» Task description
Please pull out each line of the data below that contains the string "these". Case matters.

::: Extracted data

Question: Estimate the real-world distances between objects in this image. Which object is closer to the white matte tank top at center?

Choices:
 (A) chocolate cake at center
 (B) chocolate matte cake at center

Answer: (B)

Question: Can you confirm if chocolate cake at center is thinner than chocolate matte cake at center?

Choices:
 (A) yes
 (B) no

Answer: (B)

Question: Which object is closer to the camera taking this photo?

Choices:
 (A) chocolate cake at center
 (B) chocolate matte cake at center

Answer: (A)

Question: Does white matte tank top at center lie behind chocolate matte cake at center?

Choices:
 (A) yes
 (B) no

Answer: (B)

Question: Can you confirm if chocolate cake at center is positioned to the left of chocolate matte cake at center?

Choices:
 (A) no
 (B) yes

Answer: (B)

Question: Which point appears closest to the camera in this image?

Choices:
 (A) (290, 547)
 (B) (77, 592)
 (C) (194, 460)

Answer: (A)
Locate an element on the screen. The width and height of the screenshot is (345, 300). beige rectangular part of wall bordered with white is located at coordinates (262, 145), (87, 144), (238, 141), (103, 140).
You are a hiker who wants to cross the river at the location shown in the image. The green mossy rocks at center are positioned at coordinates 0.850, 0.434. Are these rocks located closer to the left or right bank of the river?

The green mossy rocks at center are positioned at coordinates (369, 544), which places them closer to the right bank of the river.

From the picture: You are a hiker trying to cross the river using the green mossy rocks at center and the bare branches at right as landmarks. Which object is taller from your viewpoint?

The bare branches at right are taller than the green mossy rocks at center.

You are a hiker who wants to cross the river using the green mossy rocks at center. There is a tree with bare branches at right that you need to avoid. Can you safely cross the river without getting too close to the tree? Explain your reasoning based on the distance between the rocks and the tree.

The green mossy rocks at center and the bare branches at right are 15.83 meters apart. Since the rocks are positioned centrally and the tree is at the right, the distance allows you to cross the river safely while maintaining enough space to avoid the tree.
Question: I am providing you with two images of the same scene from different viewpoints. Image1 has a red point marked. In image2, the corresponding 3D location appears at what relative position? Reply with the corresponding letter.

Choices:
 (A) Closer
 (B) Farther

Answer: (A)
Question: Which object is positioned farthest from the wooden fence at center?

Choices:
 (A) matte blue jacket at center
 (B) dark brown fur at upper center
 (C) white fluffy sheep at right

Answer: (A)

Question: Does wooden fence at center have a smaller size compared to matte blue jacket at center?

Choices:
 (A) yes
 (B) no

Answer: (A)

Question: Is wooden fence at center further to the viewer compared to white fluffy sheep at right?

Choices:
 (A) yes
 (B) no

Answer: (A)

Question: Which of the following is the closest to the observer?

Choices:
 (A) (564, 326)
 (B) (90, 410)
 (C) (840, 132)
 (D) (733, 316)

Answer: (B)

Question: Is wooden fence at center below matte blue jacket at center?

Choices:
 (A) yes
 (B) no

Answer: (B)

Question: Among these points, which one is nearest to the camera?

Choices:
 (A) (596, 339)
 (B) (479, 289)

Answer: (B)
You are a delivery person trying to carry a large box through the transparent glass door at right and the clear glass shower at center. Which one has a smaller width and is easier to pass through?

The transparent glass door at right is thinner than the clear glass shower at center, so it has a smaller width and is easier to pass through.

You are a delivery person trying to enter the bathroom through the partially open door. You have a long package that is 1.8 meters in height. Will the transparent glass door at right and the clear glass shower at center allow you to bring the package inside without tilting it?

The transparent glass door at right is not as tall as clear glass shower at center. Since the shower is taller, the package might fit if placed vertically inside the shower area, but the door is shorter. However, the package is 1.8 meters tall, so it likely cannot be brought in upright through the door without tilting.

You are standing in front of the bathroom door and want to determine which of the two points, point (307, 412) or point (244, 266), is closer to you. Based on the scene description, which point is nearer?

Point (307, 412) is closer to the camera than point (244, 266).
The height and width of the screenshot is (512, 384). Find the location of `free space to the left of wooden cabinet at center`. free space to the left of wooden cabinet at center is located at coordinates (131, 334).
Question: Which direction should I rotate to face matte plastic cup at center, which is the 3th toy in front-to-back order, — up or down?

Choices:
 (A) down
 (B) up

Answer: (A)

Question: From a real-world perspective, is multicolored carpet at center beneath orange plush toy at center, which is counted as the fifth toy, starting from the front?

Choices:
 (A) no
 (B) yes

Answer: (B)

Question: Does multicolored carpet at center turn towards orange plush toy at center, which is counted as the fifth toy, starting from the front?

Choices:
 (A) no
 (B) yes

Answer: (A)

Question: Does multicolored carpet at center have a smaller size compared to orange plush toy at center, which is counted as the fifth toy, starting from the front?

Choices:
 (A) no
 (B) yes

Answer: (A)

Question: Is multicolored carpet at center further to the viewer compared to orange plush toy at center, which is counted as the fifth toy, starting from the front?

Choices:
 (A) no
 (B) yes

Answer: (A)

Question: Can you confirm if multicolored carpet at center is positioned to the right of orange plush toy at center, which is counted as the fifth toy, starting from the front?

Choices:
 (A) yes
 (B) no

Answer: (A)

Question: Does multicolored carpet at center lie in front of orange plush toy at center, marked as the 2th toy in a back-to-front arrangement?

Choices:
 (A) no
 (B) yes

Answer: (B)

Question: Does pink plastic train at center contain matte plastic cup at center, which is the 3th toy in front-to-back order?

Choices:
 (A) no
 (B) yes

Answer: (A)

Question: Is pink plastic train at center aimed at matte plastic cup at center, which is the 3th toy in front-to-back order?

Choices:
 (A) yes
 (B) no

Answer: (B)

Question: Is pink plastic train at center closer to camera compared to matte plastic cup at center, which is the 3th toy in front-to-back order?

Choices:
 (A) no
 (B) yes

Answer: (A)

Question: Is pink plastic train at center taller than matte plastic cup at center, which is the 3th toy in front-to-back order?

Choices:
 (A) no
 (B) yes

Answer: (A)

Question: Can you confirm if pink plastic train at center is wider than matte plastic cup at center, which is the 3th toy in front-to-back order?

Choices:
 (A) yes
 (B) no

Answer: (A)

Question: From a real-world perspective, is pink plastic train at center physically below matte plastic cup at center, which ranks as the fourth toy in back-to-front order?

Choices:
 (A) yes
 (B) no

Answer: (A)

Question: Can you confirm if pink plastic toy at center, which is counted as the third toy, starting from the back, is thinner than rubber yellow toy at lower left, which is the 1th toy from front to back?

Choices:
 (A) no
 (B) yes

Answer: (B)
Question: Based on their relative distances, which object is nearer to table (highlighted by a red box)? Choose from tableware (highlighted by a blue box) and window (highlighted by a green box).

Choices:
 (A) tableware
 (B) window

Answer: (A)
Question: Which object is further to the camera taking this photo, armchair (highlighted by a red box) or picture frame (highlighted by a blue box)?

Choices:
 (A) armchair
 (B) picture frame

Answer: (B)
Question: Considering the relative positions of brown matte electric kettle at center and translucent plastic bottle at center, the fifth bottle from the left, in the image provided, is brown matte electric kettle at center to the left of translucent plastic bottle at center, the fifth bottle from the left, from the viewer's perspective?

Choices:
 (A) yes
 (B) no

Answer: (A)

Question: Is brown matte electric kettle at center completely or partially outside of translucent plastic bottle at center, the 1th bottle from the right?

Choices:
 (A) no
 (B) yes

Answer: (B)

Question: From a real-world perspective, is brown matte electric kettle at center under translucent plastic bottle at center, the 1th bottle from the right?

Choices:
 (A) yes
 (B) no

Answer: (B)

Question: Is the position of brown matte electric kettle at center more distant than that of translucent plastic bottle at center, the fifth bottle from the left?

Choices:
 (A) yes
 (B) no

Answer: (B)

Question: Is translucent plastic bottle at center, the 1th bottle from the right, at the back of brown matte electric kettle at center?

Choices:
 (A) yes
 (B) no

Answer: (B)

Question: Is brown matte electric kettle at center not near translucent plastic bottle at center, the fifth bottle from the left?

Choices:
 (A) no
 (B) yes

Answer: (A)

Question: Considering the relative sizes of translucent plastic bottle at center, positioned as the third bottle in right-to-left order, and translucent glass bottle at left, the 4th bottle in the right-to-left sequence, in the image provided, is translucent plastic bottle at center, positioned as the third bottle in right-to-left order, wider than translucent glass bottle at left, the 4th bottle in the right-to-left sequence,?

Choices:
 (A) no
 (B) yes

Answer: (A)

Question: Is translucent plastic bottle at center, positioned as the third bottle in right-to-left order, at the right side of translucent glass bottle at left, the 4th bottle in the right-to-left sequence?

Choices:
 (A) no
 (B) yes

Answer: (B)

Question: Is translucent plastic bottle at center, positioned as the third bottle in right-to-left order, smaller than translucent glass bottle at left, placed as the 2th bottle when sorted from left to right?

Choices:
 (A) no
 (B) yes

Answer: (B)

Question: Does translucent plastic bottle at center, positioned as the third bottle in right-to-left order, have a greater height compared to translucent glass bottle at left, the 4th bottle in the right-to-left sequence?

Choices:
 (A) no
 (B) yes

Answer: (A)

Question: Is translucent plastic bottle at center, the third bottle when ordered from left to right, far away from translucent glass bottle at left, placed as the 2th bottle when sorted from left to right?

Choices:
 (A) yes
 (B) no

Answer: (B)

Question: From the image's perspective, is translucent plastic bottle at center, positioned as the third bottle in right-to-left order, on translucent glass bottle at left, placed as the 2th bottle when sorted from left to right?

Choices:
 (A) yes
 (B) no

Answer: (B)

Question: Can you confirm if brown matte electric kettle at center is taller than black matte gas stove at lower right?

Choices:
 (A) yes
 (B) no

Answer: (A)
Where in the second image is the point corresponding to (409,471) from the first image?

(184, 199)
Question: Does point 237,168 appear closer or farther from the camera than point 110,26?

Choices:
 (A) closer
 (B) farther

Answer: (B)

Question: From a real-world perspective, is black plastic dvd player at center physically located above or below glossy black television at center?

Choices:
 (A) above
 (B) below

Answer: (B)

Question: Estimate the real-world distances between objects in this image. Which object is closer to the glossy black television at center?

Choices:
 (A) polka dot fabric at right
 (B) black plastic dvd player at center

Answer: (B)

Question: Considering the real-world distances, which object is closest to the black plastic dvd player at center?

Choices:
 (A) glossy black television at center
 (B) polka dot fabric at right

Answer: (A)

::::::

» Result
You are a hiker who wants to cross the river at the location shown in the image. The green mossy rocks at center are positioned at coordinates 0.850, 0.434. Are these rocks located closer to the left or right bank of the river?
Question: Among these points, which one is nearest to the camera?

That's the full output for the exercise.